**What you need to do**
The lines to repeat are those below from the one containing "[339,583,394,625] (first image)" down to the one containing "[437,199,496,256]", both included; reproduce them exactly and nothing else.

(Coordinate-based change listings)
##########

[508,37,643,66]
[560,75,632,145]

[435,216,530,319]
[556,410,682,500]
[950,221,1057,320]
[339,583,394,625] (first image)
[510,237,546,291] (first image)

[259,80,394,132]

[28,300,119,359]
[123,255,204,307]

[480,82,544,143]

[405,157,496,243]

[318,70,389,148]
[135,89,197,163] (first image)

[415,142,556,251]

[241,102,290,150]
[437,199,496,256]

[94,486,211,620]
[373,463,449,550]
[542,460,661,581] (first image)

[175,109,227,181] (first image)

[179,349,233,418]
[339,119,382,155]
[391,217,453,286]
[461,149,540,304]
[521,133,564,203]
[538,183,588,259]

##########

**Answer to the exercise**
[339,583,394,625] (first image)
[510,237,546,291] (first image)

[259,80,394,132]

[28,300,119,359]
[123,255,204,307]

[480,82,544,143]

[405,157,496,243]

[318,70,389,148]
[135,89,197,163] (first image)

[415,142,556,251]

[241,102,290,150]
[437,199,496,256]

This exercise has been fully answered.